++++ Data extract ++++

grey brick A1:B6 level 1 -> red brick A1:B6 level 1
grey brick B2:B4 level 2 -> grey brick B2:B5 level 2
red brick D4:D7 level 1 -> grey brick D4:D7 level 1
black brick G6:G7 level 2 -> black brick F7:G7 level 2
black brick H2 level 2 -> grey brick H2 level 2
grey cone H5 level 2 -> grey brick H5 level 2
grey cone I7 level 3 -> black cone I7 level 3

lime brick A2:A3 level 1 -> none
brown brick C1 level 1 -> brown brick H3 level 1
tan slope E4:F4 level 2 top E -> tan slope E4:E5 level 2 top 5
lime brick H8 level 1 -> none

++++
++++ Data extract ++++

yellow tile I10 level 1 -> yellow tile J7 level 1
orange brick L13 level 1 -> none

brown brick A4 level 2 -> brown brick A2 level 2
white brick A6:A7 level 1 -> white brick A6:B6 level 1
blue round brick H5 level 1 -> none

++++
++++ Data extract ++++

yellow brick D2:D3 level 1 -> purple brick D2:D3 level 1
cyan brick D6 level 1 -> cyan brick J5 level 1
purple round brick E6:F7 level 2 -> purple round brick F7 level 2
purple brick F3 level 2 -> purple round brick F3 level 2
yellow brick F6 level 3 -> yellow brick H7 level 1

++++

- _Work to complete_: What is needed is a copy of every line above in which "black" appears.

- _Expected output_:
black brick G6:G7 level 2 -> black brick F7:G7 level 2
black brick H2 level 2 -> grey brick H2 level 2
grey cone I7 level 3 -> black cone I7 level 3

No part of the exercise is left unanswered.